» REQUIREMENT: Please give the number of lines in the listing that include the word "carrot", with no other words.

» DATASET EXTRACT:

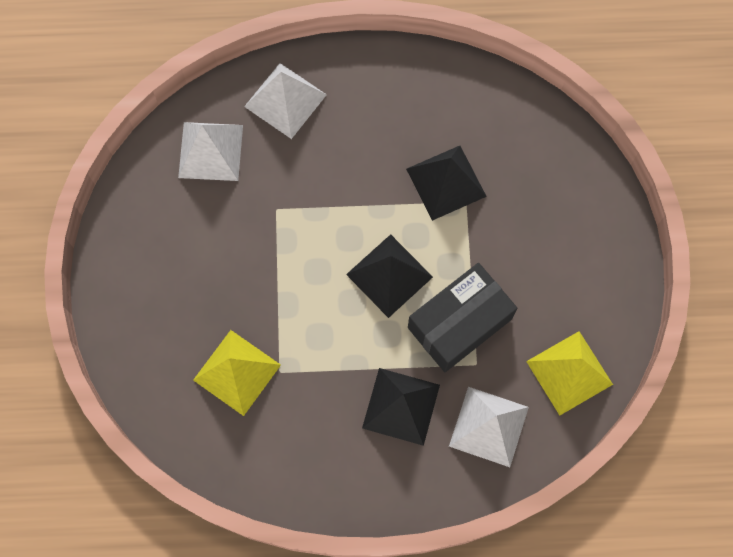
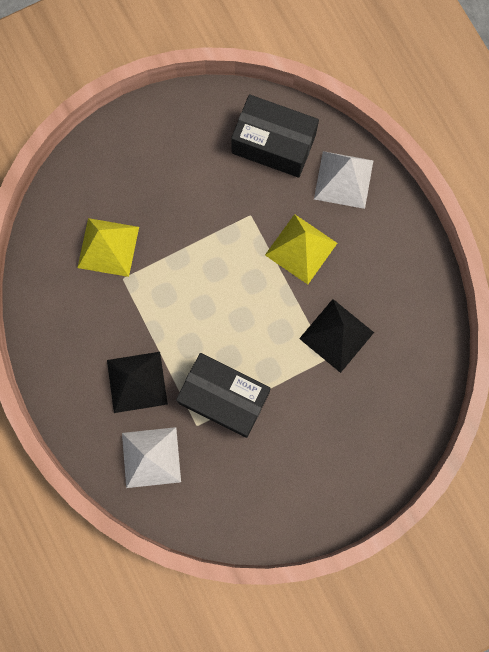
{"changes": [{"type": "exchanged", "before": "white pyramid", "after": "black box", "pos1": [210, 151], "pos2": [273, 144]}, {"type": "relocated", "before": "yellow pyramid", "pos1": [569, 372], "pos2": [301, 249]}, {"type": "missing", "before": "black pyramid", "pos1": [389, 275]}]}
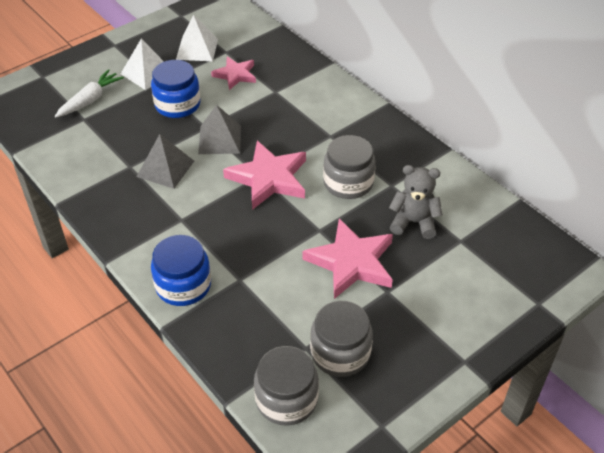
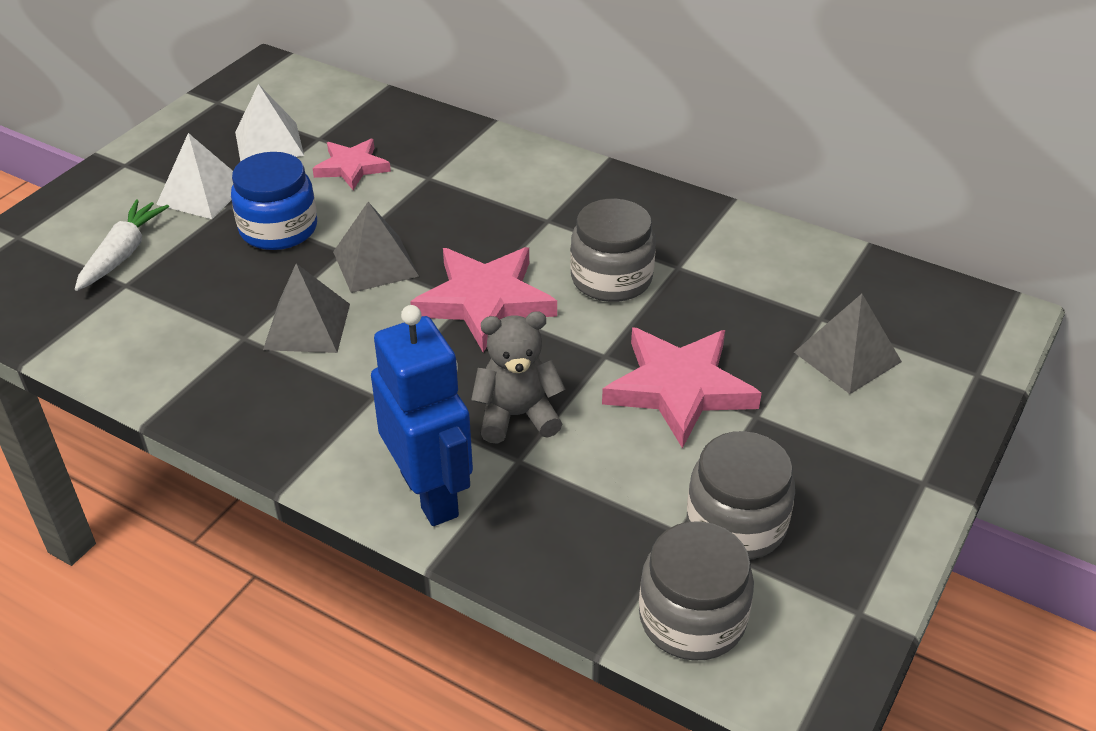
{"changes": [{"type": "exchanged", "before": "blue jar", "after": "blue robot", "pos1": [183, 285], "pos2": [430, 494]}, {"type": "relocated", "before": "grey teddy bear", "pos1": [413, 222], "pos2": [517, 416]}, {"type": "appeared", "after": "grey pyramid", "pos2": [847, 357]}]}
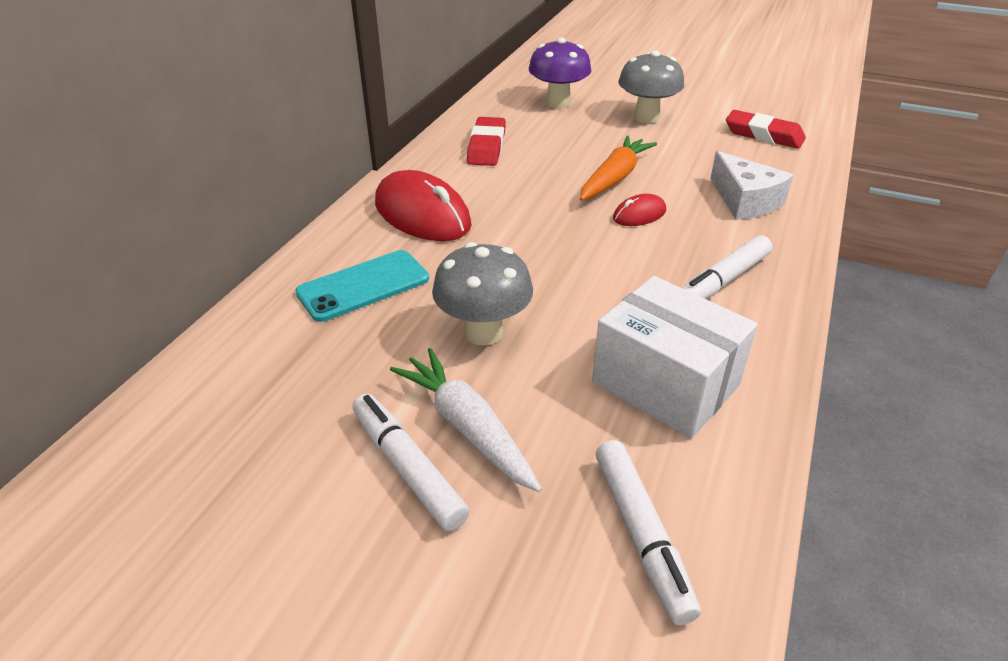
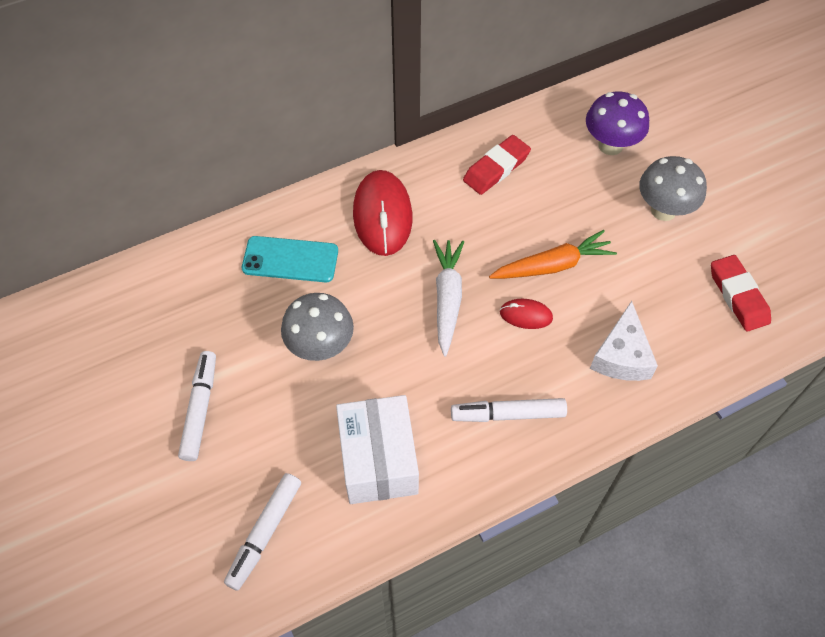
{"changes": [{"type": "relocated", "before": "white carrot", "pos1": [467, 427], "pos2": [447, 299]}]}
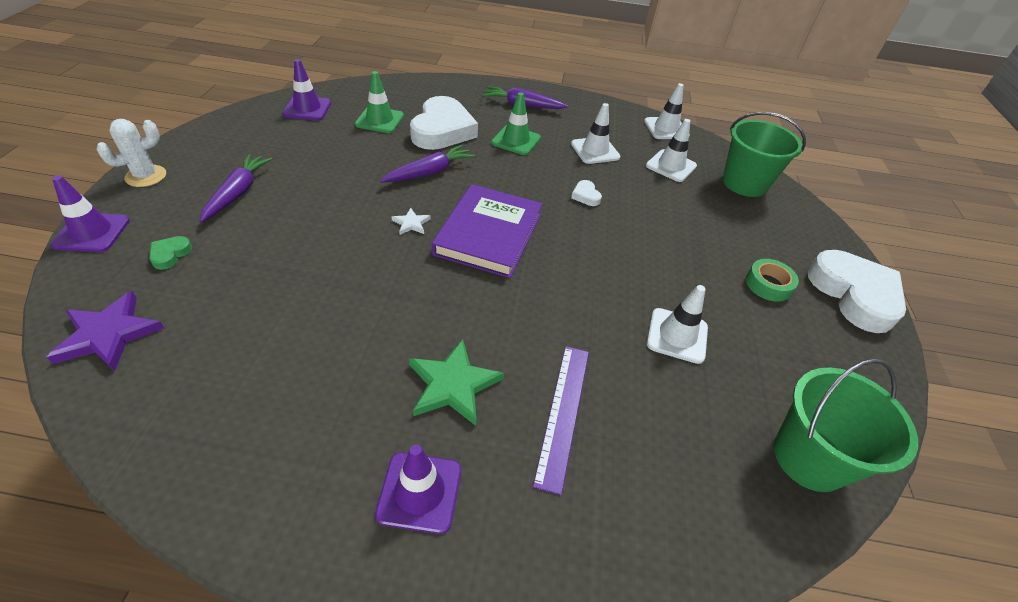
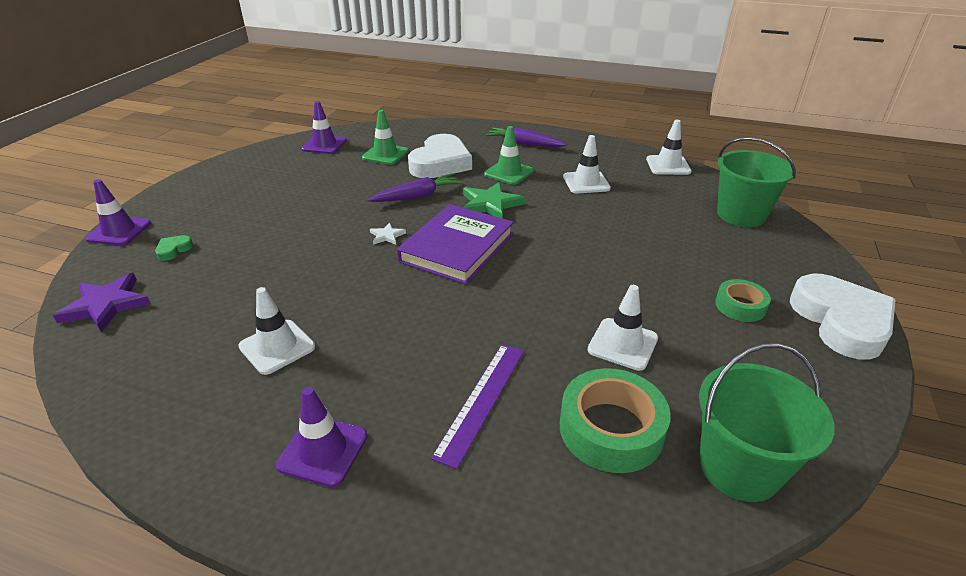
{"changes": [{"type": "relocated", "before": "white traffic cone", "pos1": [671, 166], "pos2": [277, 347]}, {"type": "relocated", "before": "green star", "pos1": [453, 384], "pos2": [490, 204]}, {"type": "appeared", "after": "green tape", "pos2": [611, 429]}, {"type": "missing", "before": "white cactus", "pos1": [146, 176]}, {"type": "missing", "before": "purple carrot", "pos1": [238, 193]}, {"type": "missing", "before": "white heart", "pos1": [585, 196]}]}
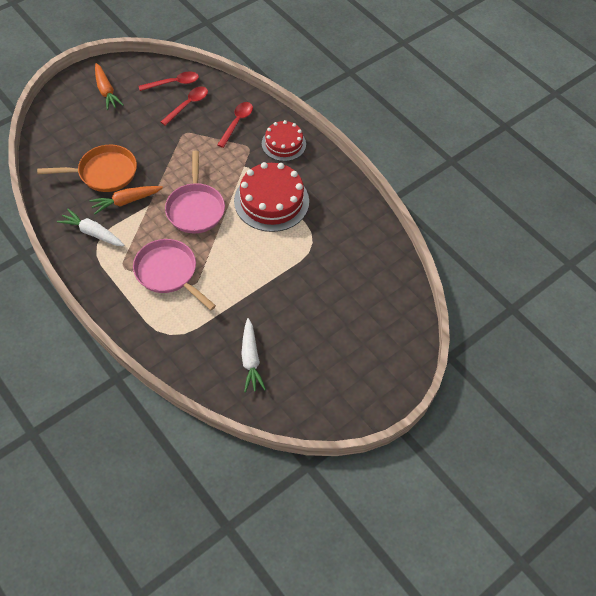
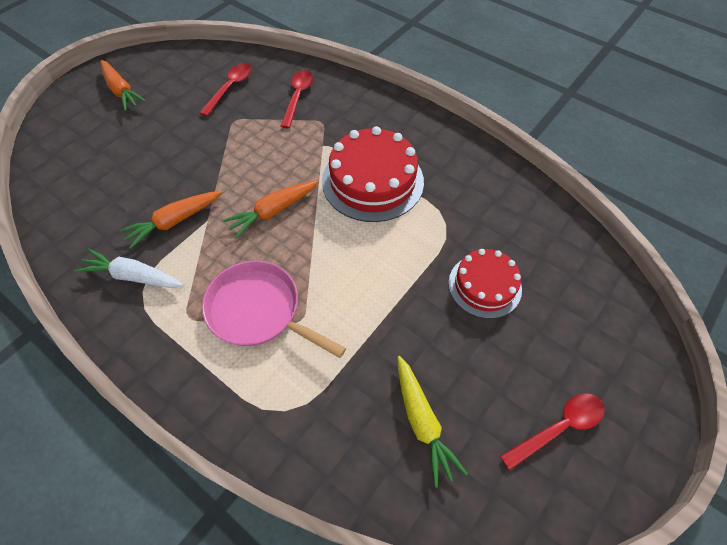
{"changes": [{"type": "exchanged", "before": "pink pan", "after": "orange carrot", "pos1": [195, 208], "pos2": [274, 211]}, {"type": "colour", "before": "white carrot", "after": "yellow carrot", "pos1": [250, 359], "pos2": [422, 421]}, {"type": "relocated", "before": "red cake", "pos1": [283, 144], "pos2": [484, 285]}, {"type": "relocated", "before": "red spoon", "pos1": [174, 83], "pos2": [559, 427]}, {"type": "missing", "before": "orange pan", "pos1": [104, 173]}]}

» EXERCISE SOLUTION: 3